### Source material
========================================

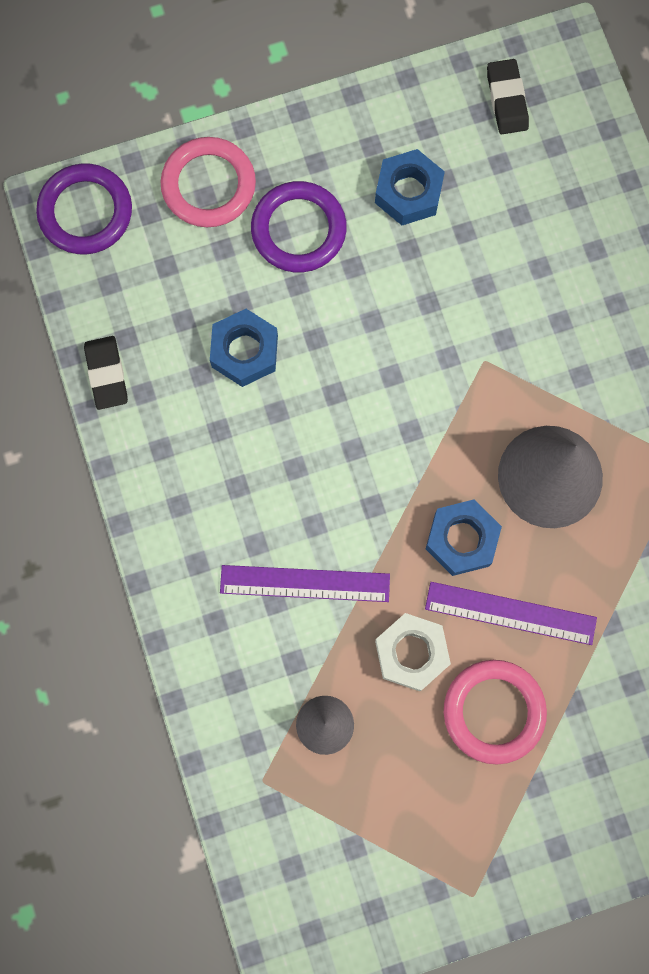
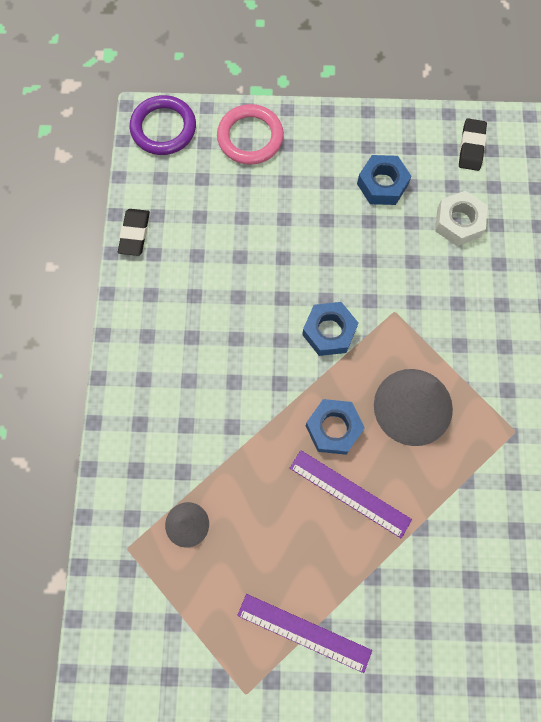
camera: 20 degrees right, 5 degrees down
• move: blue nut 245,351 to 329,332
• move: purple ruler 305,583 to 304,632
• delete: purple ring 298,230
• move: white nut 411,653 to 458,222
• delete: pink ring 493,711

========================================

Gather each line in these records that contains the string "purple".

• move: purple ruler 305,583 to 304,632
• delete: purple ring 298,230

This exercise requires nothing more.